[Exercise goal]: Copy out the whole listing exactly as written, leaving the pictures behind.

[Dataset]:
--------------------------------
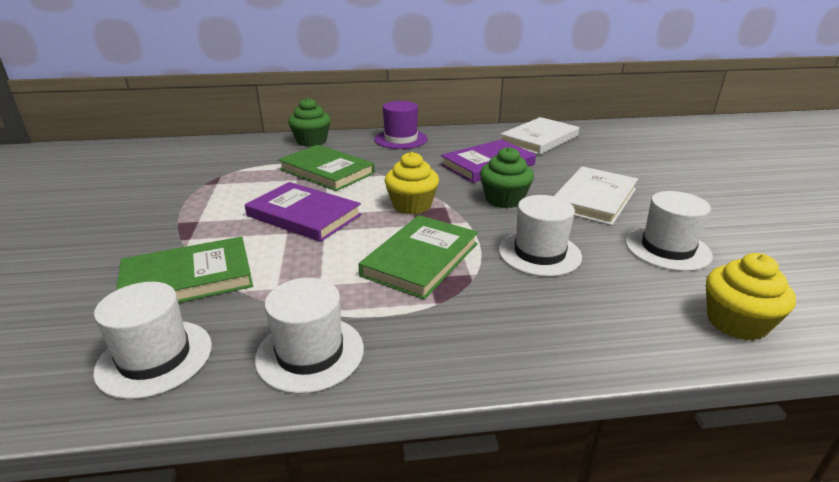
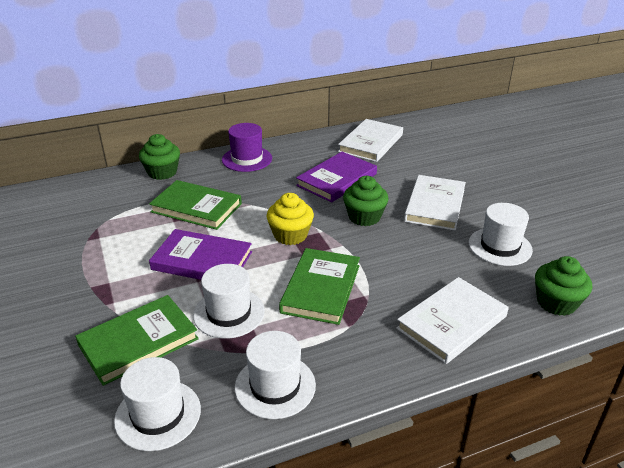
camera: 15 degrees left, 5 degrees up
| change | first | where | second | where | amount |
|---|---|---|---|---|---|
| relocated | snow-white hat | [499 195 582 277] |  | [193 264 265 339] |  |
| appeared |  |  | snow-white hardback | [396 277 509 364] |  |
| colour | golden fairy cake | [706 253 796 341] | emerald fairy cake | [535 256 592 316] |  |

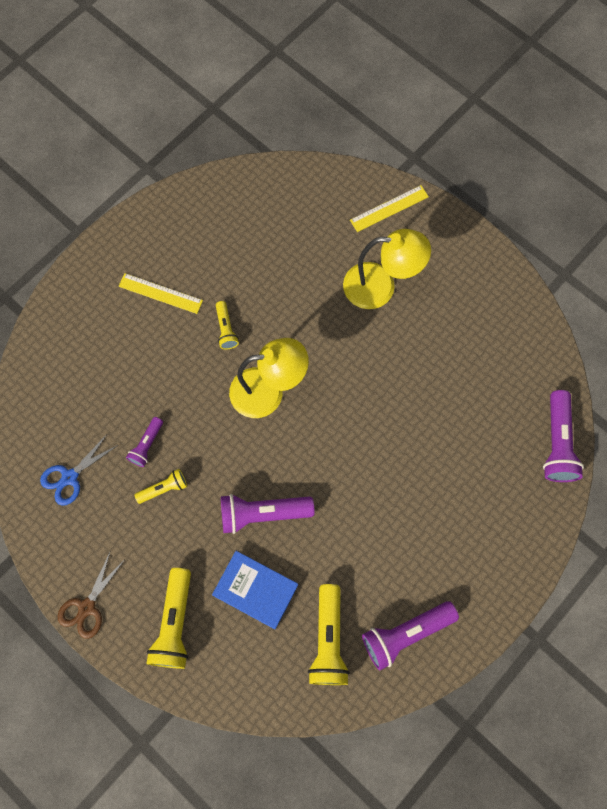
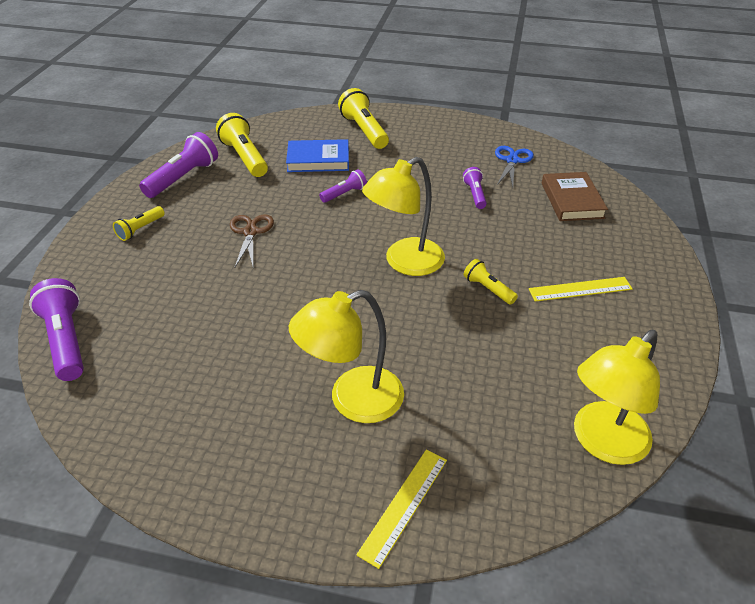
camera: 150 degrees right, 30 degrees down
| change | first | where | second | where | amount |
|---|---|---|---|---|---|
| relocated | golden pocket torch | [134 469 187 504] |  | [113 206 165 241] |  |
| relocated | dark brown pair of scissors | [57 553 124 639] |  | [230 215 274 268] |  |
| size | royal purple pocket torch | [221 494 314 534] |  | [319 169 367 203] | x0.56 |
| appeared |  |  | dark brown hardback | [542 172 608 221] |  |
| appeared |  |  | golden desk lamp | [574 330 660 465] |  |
--------------------------------
[Response for this exercise]:
camera: 15 degrees left, 5 degrees up
| change | first | where | second | where | amount |
|---|---|---|---|---|---|
| relocated | snow-white hat | [499 195 582 277] |  | [193 264 265 339] |  |
| appeared |  |  | snow-white hardback | [396 277 509 364] |  |
| colour | golden fairy cake | [706 253 796 341] | emerald fairy cake | [535 256 592 316] |  |

camera: 150 degrees right, 30 degrees down
| change | first | where | second | where | amount |
|---|---|---|---|---|---|
| relocated | golden pocket torch | [134 469 187 504] |  | [113 206 165 241] |  |
| relocated | dark brown pair of scissors | [57 553 124 639] |  | [230 215 274 268] |  |
| size | royal purple pocket torch | [221 494 314 534] |  | [319 169 367 203] | x0.56 |
| appeared |  |  | dark brown hardback | [542 172 608 221] |  |
| appeared |  |  | golden desk lamp | [574 330 660 465] |  |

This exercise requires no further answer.